== DATA EXTRACT ==

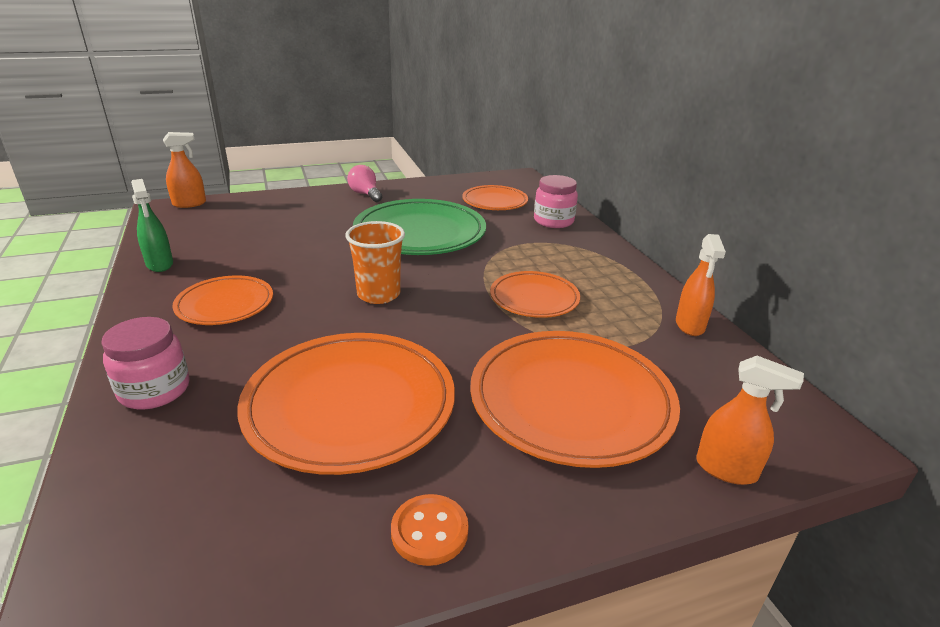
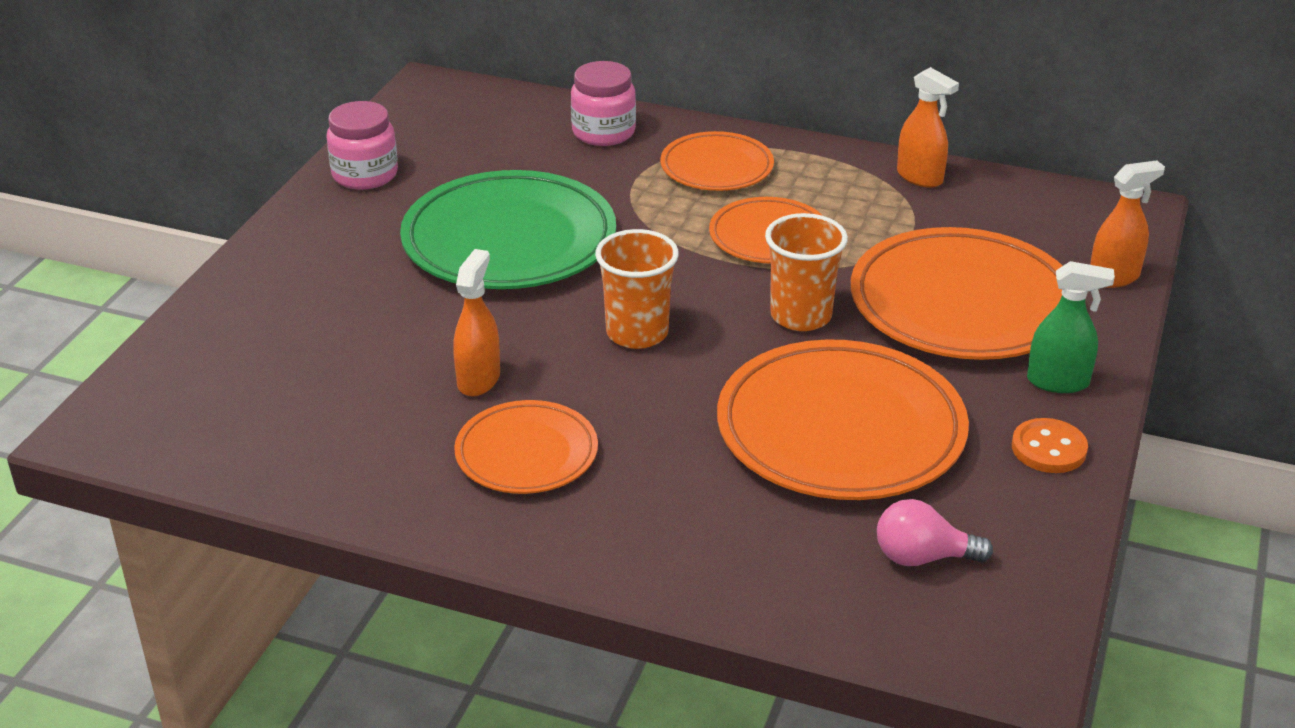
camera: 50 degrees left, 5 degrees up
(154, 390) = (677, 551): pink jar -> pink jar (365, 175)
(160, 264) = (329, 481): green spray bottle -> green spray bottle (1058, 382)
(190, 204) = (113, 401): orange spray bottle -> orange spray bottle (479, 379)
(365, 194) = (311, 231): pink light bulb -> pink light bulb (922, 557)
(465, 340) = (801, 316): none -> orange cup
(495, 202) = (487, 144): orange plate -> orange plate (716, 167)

===
== DATA EXTRACT ==

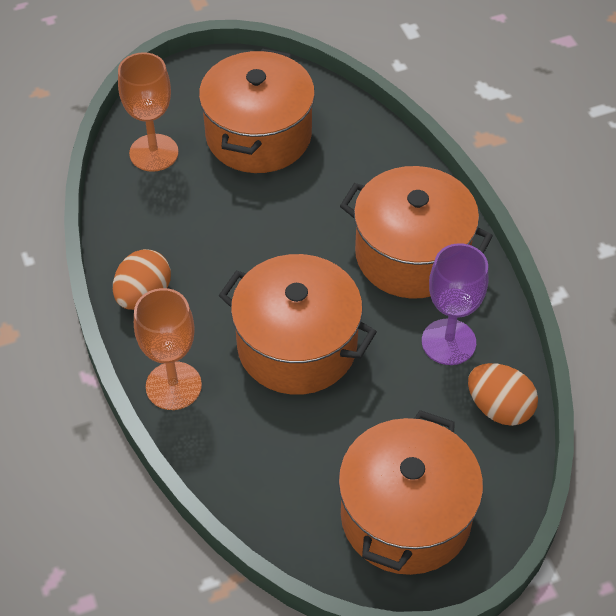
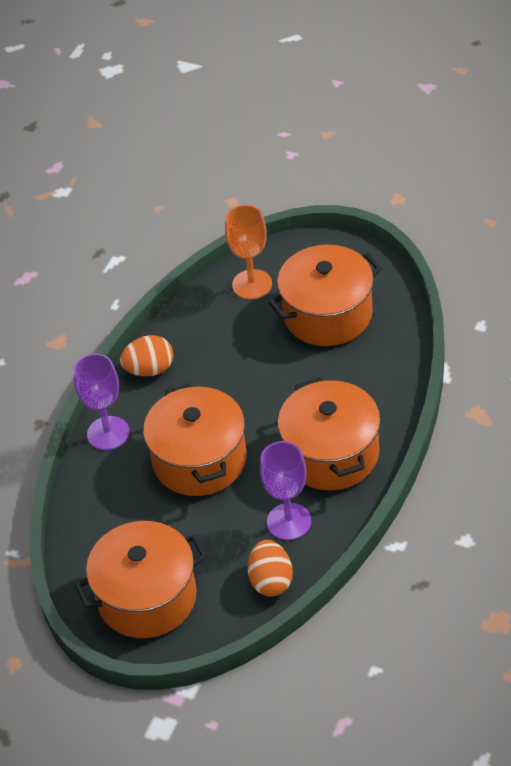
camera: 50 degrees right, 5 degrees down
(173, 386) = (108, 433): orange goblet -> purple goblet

===

Using the records above, write out exactly the lines between the one holding "camera: 50 degrees left, 5 degrees up" and the one holding "(495, 202) = (487, 144): orange", inclusive; leave everything else out.

[THE ANSWER]:
camera: 50 degrees left, 5 degrees up
(154, 390) = (677, 551): pink jar -> pink jar (365, 175)
(160, 264) = (329, 481): green spray bottle -> green spray bottle (1058, 382)
(190, 204) = (113, 401): orange spray bottle -> orange spray bottle (479, 379)
(365, 194) = (311, 231): pink light bulb -> pink light bulb (922, 557)
(465, 340) = (801, 316): none -> orange cup
(495, 202) = (487, 144): orange plate -> orange plate (716, 167)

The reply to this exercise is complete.